Description of the task: Starting at the line that holds "(709, 396) = (541, 512): orange", copy every line exactly through the end of the data, and no others.

═══ Material shown ═══

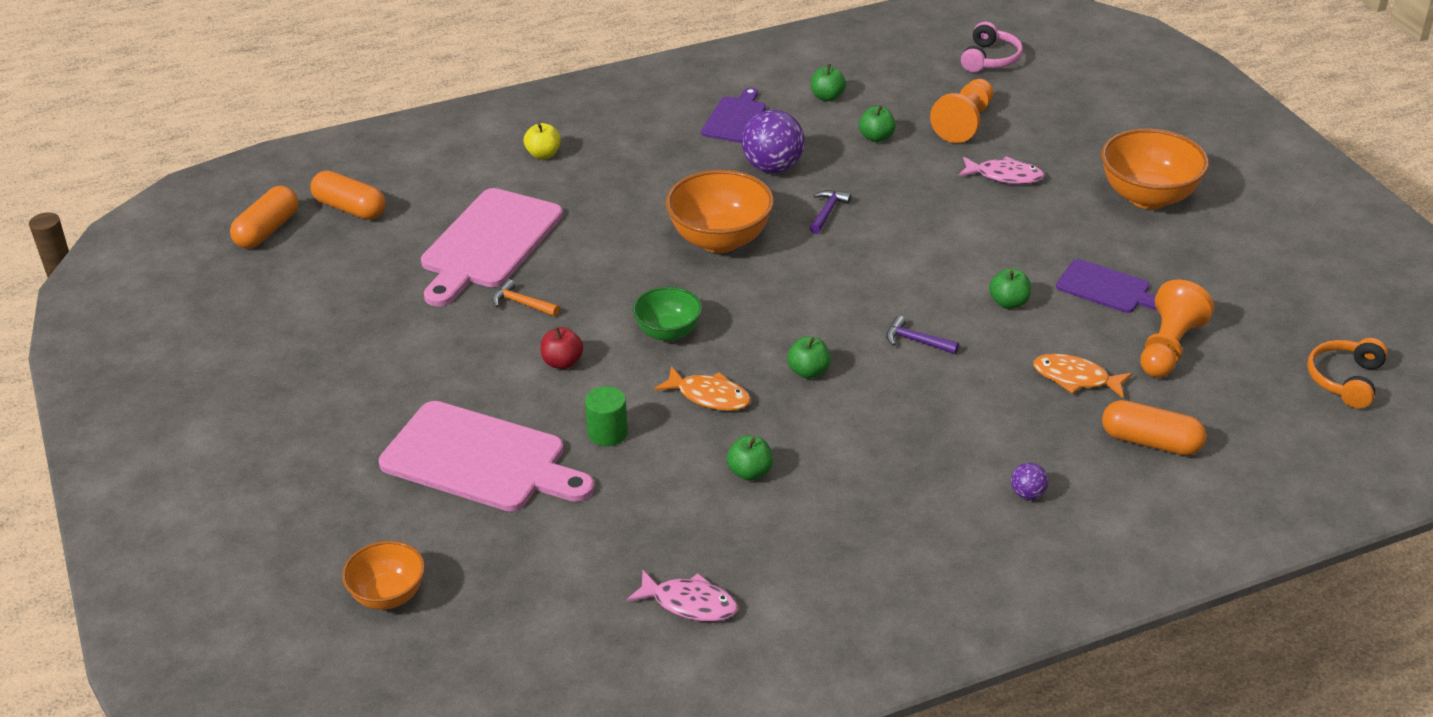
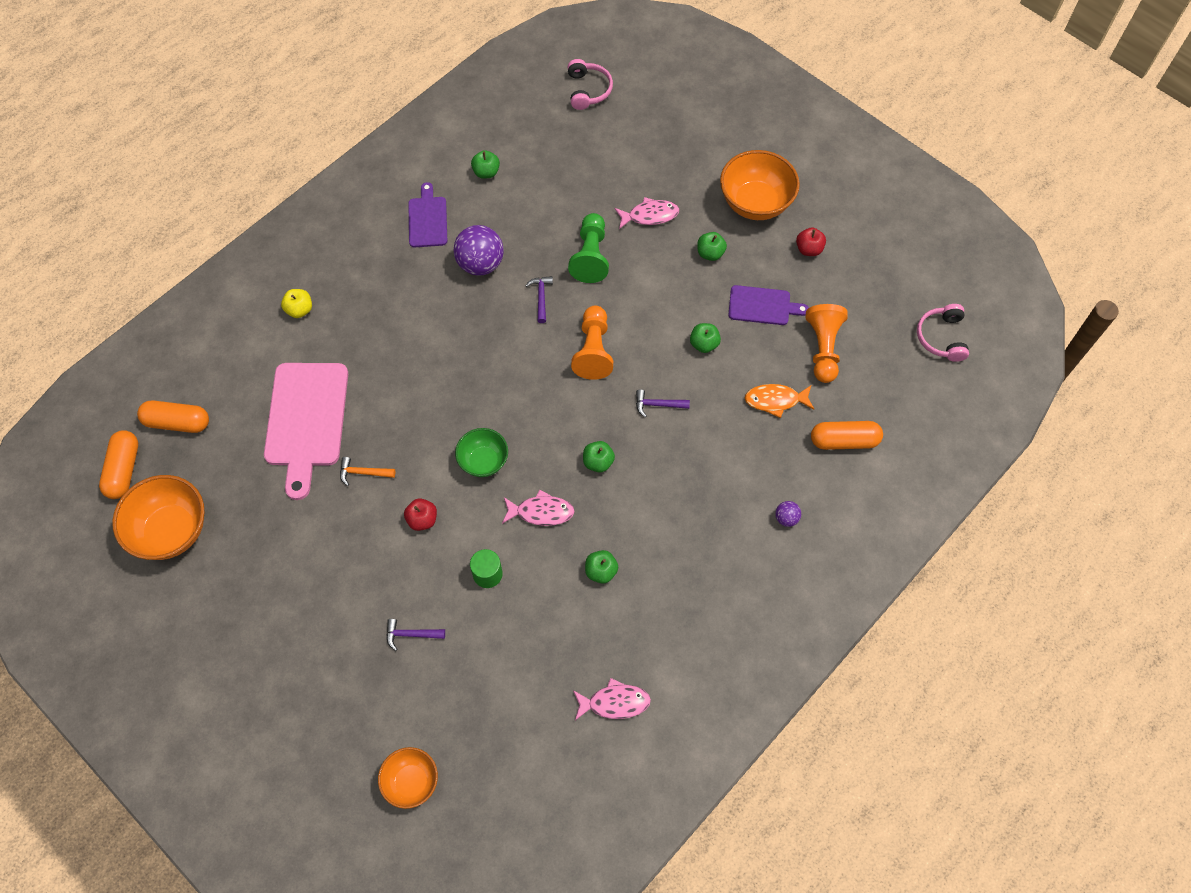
camera: 25 degrees left, 25 degrees up
(480, 459) = (411, 634): pink cutting board -> purple hammer
(709, 396) = (541, 512): orange fish -> pink fish
(720, 240) = (477, 354): orange bowl -> orange bowl (171, 531)
(876, 137) = (541, 205): green apple -> green apple (710, 253)
(909, 193) = (590, 256): none -> green pawn
(964, 123) = (598, 168): orange pawn -> orange pawn (593, 350)
(1198, 253) = (809, 249): none -> red apple
(1345, 380) = (941, 337): orange headphones -> pink headphones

═══

Response to this exercise:
(709, 396) = (541, 512): orange fish -> pink fish
(720, 240) = (477, 354): orange bowl -> orange bowl (171, 531)
(876, 137) = (541, 205): green apple -> green apple (710, 253)
(909, 193) = (590, 256): none -> green pawn
(964, 123) = (598, 168): orange pawn -> orange pawn (593, 350)
(1198, 253) = (809, 249): none -> red apple
(1345, 380) = (941, 337): orange headphones -> pink headphones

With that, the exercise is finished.